Data for this task:
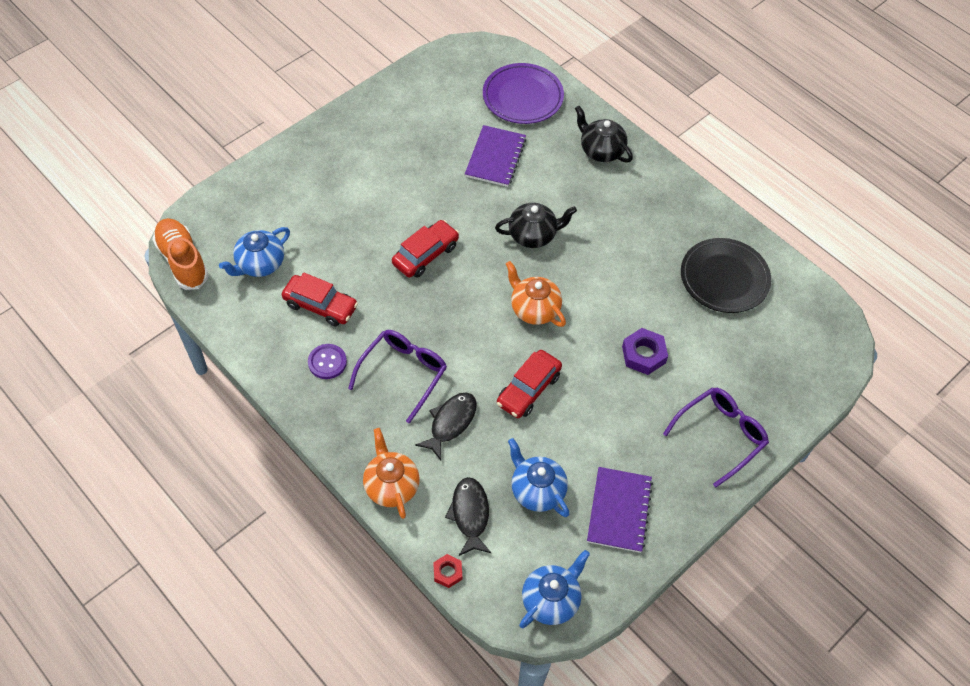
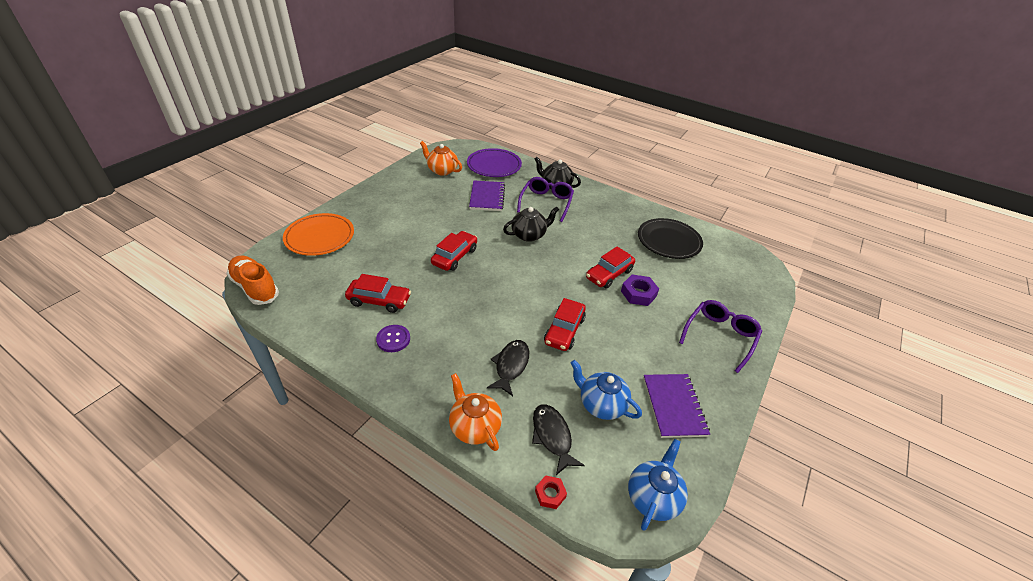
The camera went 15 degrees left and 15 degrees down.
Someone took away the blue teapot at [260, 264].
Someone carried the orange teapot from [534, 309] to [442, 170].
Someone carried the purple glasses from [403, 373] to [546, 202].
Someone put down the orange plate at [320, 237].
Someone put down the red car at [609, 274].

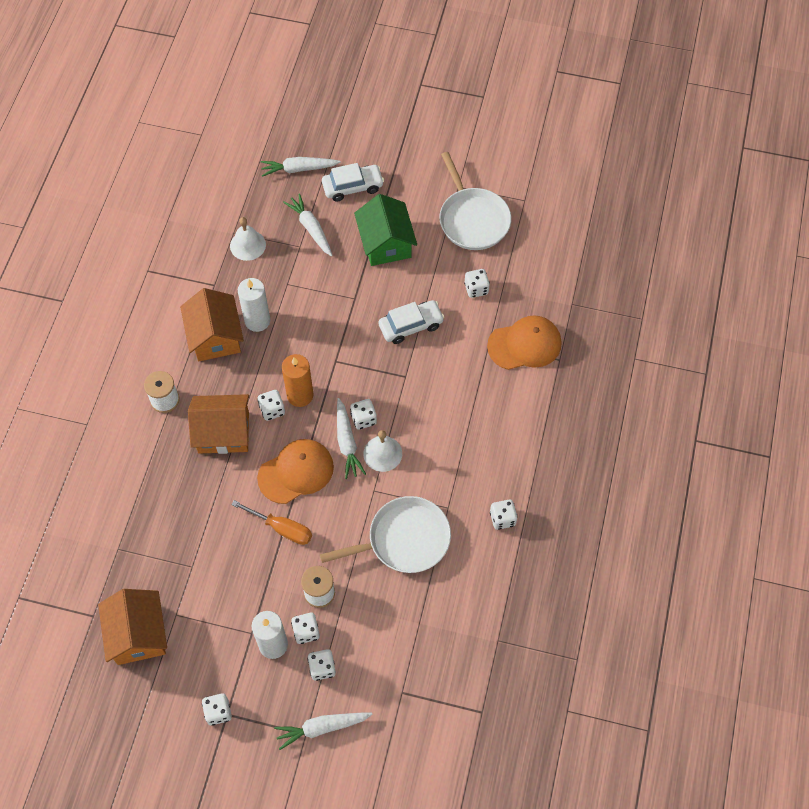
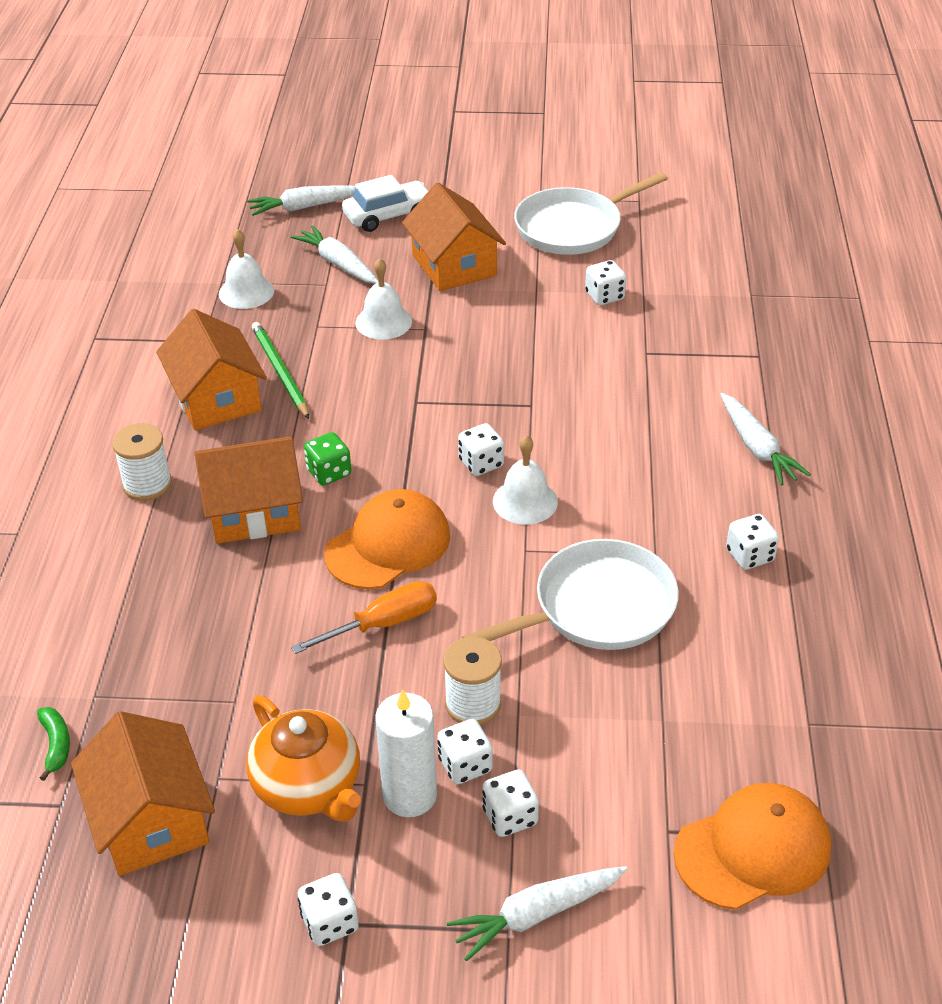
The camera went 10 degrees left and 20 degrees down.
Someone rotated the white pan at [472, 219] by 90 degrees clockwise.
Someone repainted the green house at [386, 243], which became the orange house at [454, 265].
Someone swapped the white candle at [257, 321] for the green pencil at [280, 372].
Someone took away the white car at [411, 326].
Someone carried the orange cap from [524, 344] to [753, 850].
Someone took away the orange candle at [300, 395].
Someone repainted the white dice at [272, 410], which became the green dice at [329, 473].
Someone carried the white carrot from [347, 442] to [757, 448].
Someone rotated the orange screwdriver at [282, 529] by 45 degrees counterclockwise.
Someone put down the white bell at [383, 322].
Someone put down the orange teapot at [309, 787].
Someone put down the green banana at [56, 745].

About this task:
Before answering, find the line with "Someone put down the orange plate" in the records above; then reproduce exactly each line from the first through that line, leaving out pictures.

Written reply:
The camera went 15 degrees left and 15 degrees down.
Someone took away the blue teapot at [260, 264].
Someone carried the orange teapot from [534, 309] to [442, 170].
Someone carried the purple glasses from [403, 373] to [546, 202].
Someone put down the orange plate at [320, 237].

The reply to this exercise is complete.